§ Task instructions: Tally the lines below containing the word "moved" and give that total alone.

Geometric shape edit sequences
- - - - - - -

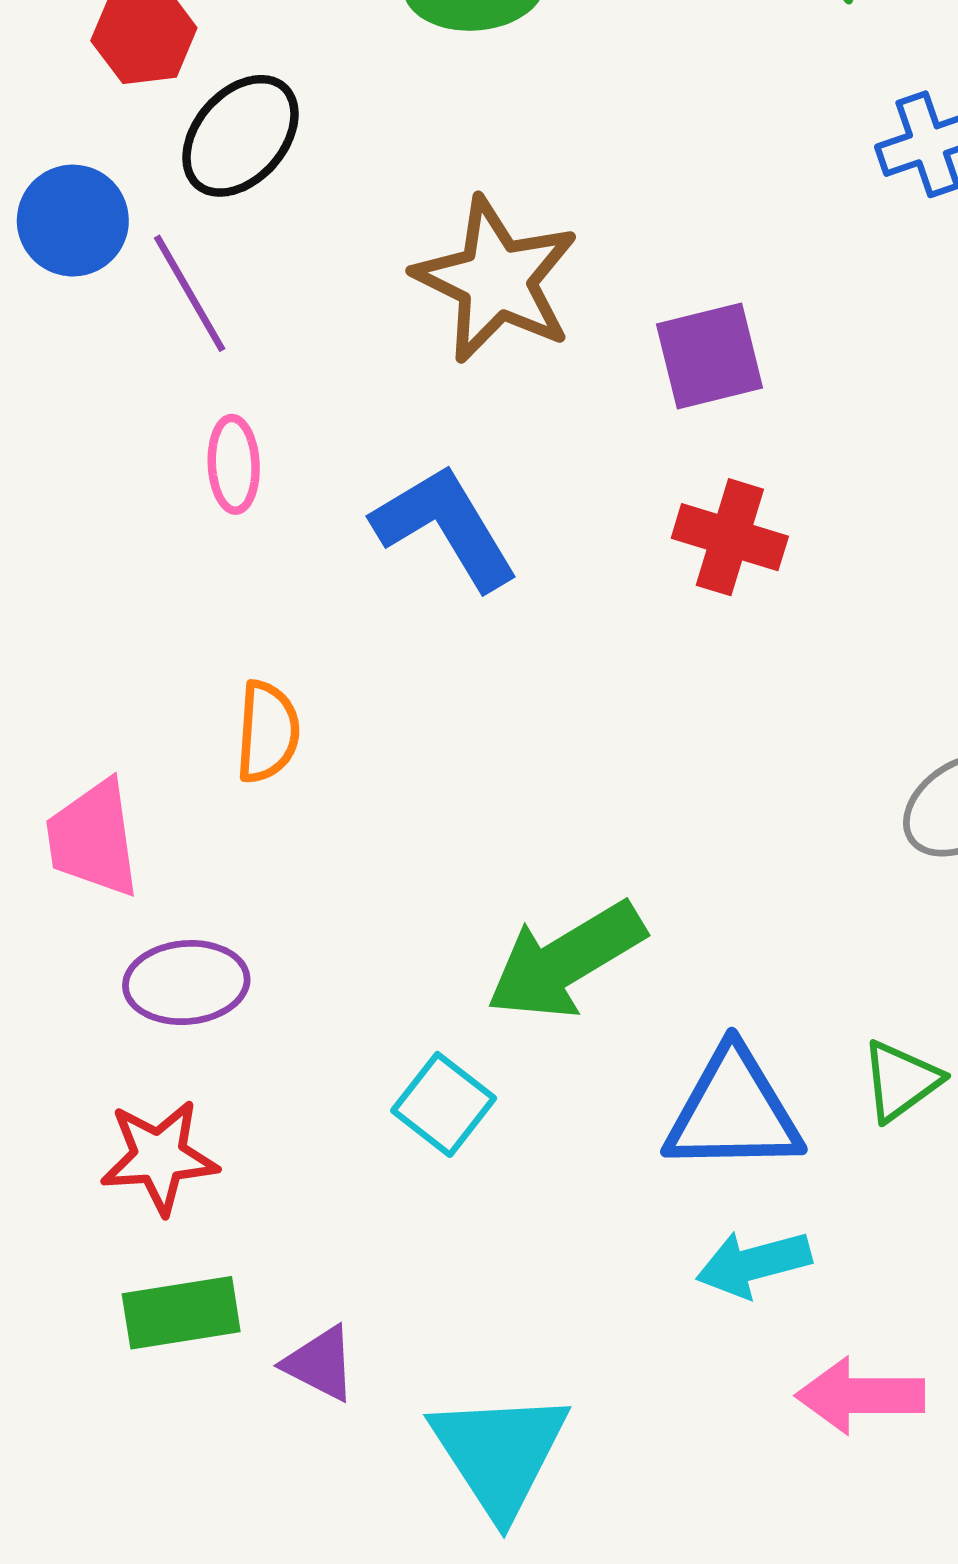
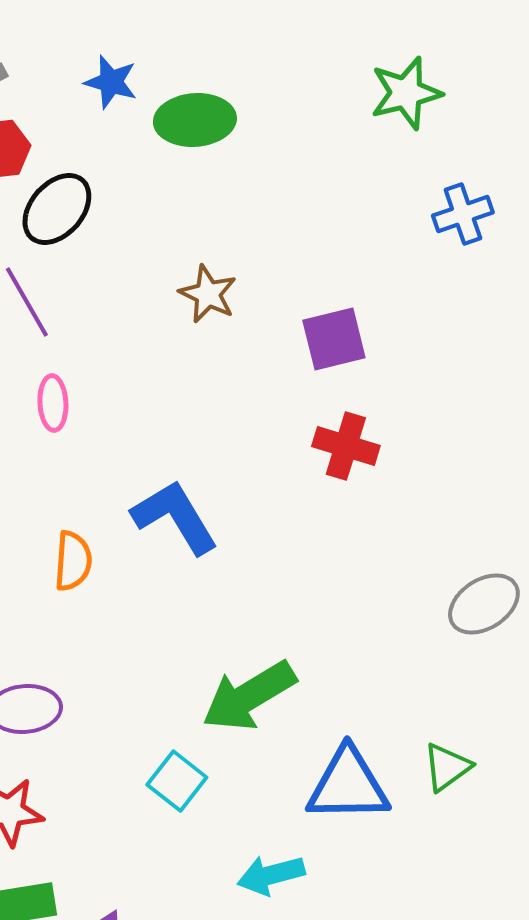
brown star: (496, 280) -> (208, 294), size x0.6
blue L-shape: (445, 527) -> (175, 517), moved
cyan arrow: (754, 1264) -> (271, 875), moved

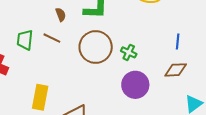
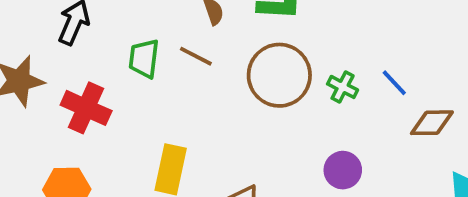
blue line: (178, 41) -> (394, 83), moved, turned -49
purple circle: (135, 85) -> (343, 170), moved, size x0.7

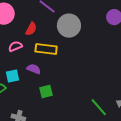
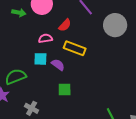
gray circle: (69, 26) -> (115, 25), moved
cyan square: (13, 76) -> (40, 59), moved

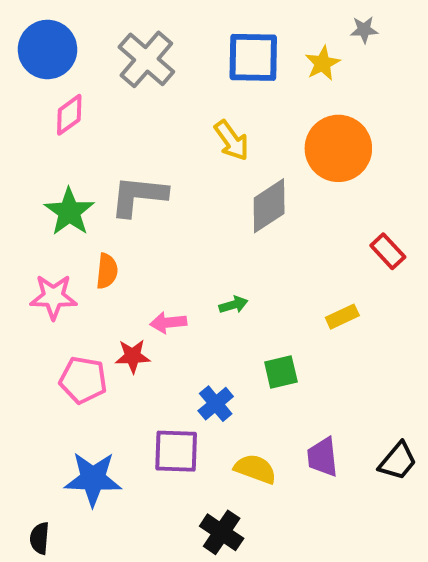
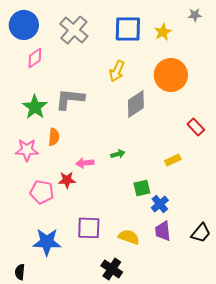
gray star: (364, 30) -> (195, 15), moved
yellow arrow: (232, 140) -> (117, 71), turned 60
blue cross: (216, 404) -> (160, 204), moved

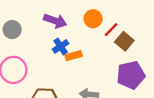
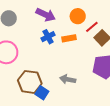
orange rectangle: (74, 56) -> (69, 38), moved

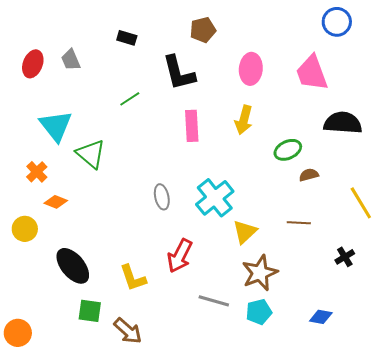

- - - - - - -

§ Answer to this problem: 9